* [Provided data]:
━━━━━━━━━━━━━━━━
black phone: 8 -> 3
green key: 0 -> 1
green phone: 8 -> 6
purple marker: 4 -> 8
━━━━━━━━━━━━━━━━
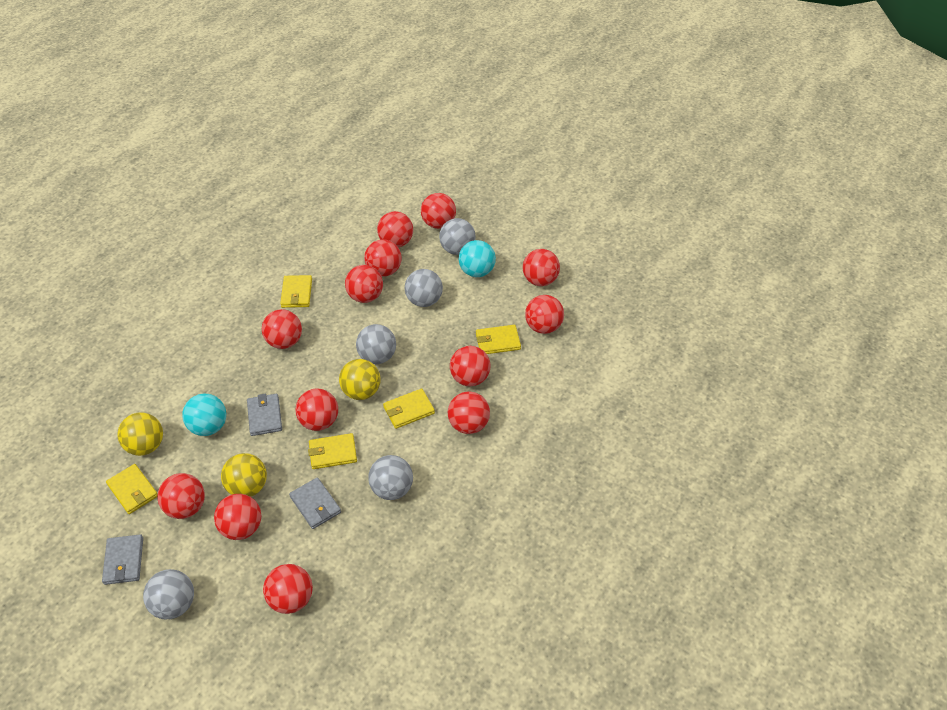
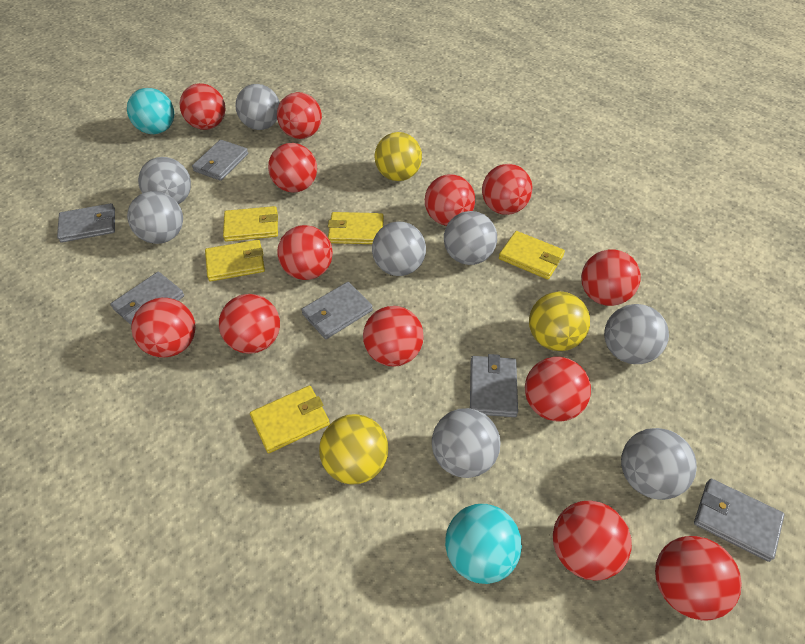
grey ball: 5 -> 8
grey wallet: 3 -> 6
━━━━━━━━━━━━━━━━
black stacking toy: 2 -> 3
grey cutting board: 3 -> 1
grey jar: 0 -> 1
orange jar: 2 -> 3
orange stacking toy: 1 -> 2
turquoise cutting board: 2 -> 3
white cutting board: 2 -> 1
━━━━━━━━━━━━━━━━
* [What is required]: Go through the lines above. Select every one that has the string "black".

* [Your response]:
black phone: 8 -> 3
black stacking toy: 2 -> 3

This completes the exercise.